• _REQUIRED ACTION_
Please return all lines of the data below containing the string "schottky".

• _DATA_

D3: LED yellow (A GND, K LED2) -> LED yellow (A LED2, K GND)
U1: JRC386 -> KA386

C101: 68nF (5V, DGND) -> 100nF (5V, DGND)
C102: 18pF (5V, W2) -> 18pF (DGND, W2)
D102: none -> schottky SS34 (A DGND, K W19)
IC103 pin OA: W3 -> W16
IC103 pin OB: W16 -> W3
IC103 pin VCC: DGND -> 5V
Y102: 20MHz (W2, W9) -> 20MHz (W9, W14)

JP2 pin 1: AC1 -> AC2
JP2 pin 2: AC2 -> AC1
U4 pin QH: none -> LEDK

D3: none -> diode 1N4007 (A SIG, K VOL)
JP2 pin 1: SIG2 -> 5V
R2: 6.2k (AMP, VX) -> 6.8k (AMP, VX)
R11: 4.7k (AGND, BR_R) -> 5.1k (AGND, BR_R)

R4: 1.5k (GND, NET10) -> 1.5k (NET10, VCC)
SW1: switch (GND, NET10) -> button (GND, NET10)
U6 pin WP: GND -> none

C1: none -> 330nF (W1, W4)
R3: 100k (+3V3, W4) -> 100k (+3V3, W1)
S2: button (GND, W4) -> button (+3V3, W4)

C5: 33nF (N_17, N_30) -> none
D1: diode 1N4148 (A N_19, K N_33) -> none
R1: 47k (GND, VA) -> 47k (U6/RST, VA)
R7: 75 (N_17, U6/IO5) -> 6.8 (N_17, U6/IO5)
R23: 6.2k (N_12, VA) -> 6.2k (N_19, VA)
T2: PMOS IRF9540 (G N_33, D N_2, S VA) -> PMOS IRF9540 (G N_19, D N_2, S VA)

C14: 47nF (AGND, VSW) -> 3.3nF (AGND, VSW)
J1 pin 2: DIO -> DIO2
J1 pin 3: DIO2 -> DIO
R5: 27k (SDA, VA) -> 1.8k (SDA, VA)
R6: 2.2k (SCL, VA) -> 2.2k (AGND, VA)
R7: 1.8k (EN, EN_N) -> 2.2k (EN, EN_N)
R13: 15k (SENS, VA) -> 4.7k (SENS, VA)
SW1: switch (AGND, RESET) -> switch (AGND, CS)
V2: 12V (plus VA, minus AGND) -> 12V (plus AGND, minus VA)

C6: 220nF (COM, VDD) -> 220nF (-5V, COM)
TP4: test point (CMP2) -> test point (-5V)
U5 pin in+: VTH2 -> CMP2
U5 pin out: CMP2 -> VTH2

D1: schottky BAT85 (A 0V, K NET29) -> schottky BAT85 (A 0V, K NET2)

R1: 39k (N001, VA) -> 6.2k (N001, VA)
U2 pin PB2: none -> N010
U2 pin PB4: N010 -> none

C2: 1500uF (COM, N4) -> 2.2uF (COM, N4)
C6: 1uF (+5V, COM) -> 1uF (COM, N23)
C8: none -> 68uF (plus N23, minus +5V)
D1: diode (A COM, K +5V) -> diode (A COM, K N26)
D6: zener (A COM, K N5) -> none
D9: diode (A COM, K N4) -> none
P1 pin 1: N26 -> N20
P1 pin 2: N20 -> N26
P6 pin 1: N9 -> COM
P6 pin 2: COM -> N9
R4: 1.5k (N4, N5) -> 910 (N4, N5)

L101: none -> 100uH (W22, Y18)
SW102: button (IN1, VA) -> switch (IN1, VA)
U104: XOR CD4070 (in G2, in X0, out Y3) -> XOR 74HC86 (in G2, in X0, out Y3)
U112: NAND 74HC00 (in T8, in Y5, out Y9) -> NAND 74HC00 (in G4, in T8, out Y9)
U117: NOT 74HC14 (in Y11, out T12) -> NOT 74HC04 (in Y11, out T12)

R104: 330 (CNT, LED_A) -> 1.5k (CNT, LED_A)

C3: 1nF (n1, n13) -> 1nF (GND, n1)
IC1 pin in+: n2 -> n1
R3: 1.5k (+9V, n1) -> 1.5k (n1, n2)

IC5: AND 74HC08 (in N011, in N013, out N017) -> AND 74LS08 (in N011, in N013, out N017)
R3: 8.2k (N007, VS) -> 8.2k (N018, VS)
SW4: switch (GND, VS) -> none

• _YOUR RESPONSE_
D102: none -> schottky SS34 (A DGND, K W19)
D1: schottky BAT85 (A 0V, K NET29) -> schottky BAT85 (A 0V, K NET2)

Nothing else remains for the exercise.